Determine how many lines in these records hold "road". Only the number is wanted.

→ Stored data
= = =

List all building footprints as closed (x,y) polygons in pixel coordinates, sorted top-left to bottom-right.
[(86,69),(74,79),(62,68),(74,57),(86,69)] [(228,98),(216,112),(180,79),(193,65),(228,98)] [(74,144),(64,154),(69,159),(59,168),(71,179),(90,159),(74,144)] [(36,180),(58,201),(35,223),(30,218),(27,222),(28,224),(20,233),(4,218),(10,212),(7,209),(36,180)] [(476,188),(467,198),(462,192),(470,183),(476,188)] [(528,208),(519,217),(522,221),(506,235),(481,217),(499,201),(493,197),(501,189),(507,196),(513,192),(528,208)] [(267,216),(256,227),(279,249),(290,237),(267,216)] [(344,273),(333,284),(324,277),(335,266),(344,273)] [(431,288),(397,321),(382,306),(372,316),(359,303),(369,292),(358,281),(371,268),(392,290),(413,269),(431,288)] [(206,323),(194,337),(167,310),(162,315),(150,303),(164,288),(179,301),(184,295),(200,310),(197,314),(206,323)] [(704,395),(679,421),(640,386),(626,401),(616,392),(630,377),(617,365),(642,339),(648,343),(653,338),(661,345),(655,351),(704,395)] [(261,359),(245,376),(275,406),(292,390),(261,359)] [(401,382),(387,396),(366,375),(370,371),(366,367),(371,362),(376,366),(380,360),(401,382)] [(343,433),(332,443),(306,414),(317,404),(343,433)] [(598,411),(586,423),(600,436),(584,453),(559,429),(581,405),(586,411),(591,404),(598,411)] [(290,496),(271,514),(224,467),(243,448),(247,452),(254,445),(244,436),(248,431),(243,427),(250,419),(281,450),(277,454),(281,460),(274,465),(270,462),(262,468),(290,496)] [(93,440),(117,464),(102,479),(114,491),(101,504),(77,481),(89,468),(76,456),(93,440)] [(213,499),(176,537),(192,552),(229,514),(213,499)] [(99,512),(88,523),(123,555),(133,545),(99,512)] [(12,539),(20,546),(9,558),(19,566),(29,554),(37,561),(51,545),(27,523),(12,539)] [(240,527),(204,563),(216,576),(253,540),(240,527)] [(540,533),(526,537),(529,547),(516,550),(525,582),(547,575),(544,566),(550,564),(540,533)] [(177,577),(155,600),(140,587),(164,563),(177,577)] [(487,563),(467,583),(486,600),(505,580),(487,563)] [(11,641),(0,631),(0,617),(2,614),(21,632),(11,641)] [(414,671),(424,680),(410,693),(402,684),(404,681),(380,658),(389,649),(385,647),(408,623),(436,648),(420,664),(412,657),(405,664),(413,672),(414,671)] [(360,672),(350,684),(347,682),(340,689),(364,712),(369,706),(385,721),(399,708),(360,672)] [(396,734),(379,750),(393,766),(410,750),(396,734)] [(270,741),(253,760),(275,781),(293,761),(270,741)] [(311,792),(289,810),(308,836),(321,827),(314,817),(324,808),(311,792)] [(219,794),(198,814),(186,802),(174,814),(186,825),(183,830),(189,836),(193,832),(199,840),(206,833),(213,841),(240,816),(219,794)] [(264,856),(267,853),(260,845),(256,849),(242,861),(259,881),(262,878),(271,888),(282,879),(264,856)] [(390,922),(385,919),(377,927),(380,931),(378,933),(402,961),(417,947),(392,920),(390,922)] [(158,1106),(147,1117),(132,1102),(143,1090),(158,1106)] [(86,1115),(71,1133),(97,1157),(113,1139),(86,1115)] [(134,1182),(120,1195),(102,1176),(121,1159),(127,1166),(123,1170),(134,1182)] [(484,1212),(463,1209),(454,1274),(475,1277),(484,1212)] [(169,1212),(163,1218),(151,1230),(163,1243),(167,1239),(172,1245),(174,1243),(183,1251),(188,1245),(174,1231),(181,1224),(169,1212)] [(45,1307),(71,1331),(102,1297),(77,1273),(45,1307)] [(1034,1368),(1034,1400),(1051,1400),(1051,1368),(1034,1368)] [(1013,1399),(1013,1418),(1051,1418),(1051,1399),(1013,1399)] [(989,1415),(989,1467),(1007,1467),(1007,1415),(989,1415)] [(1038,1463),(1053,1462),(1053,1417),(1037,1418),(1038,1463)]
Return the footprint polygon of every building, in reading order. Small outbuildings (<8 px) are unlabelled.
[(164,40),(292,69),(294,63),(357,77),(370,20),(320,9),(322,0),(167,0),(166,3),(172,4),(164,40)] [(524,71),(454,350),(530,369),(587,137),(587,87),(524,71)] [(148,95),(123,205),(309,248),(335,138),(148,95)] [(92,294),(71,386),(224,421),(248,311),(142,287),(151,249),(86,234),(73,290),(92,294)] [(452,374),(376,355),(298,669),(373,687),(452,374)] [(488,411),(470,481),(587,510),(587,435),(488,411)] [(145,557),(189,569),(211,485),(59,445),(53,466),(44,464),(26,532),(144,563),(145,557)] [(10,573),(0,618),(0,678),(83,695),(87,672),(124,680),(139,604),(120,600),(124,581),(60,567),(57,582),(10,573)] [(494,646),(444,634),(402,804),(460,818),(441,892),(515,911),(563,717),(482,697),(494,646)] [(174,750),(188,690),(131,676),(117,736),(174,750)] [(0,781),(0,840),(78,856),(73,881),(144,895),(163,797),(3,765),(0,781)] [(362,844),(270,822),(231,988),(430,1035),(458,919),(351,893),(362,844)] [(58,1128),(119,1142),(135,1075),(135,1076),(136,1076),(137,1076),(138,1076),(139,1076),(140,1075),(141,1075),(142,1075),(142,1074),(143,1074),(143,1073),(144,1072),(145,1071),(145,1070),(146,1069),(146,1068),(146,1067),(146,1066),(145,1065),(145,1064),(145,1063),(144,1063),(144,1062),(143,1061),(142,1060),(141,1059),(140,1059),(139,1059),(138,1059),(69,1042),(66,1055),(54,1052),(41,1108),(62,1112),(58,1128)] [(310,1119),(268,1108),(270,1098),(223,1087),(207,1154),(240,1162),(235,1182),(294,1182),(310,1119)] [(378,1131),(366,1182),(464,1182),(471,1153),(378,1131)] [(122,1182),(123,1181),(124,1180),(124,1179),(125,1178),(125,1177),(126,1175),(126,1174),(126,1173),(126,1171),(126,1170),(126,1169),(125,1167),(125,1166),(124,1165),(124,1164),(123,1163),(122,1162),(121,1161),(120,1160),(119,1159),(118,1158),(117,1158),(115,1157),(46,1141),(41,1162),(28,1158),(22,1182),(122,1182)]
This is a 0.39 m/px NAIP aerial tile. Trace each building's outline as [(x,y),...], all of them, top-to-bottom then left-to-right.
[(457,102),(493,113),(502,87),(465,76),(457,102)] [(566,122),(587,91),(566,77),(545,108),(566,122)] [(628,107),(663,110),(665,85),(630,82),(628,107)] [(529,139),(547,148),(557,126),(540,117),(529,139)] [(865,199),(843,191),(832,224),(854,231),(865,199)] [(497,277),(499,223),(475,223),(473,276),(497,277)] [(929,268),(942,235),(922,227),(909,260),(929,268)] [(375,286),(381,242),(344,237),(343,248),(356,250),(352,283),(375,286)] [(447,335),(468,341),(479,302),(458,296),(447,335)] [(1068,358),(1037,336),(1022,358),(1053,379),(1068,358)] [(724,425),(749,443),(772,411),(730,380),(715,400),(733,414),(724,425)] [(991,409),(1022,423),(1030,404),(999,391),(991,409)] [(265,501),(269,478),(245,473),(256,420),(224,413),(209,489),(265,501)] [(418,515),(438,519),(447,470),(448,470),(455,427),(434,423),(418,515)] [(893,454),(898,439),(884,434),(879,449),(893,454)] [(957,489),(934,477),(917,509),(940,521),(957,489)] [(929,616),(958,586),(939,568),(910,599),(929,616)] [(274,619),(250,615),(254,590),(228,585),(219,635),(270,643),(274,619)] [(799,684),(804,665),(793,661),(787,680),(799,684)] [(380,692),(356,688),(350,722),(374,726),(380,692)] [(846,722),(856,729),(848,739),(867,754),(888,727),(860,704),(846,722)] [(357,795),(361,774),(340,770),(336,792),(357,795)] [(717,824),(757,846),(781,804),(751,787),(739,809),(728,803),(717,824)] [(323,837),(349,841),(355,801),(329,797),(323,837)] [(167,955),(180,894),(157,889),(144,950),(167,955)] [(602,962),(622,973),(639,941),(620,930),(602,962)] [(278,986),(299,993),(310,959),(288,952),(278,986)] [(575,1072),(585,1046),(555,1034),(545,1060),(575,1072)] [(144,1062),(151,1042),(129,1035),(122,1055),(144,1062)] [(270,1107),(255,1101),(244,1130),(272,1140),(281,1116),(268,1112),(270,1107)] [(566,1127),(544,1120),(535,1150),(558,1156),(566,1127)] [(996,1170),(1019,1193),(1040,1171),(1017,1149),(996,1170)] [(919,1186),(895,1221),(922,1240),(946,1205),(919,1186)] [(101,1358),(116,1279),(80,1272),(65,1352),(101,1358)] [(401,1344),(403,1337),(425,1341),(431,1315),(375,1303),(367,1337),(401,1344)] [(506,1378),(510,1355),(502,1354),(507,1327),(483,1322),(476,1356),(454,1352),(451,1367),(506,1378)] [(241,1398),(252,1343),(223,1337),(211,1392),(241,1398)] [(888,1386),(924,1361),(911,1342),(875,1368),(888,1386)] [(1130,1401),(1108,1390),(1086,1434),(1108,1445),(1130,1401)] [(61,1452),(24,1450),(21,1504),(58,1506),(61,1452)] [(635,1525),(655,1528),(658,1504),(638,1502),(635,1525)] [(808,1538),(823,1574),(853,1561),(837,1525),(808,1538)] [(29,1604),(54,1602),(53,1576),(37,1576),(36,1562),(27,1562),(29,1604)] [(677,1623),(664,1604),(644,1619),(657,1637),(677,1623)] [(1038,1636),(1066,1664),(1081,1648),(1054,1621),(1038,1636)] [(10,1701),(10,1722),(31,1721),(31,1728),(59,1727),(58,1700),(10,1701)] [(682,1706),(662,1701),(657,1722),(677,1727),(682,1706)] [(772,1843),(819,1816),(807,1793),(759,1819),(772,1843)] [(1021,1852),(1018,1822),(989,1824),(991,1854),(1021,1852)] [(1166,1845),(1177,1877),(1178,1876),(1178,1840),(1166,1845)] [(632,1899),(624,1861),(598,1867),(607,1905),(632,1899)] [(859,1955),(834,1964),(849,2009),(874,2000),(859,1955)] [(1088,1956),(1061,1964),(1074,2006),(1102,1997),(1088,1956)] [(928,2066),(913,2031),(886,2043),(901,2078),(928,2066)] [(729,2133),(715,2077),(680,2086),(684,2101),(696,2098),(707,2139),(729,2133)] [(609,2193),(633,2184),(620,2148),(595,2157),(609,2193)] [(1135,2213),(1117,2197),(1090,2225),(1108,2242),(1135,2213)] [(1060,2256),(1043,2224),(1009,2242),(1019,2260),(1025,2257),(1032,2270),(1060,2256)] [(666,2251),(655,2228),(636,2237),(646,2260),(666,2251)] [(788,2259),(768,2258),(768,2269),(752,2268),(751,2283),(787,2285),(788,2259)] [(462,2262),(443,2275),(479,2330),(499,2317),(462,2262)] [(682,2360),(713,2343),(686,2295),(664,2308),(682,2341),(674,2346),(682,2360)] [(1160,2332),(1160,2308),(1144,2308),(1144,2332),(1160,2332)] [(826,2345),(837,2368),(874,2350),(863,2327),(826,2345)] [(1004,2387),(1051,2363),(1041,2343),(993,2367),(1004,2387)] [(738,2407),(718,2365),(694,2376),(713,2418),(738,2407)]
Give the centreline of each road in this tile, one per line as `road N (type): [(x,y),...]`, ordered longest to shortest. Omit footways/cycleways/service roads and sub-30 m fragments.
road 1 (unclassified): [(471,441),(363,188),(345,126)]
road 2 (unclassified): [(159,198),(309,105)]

= = =

→ Task answer
3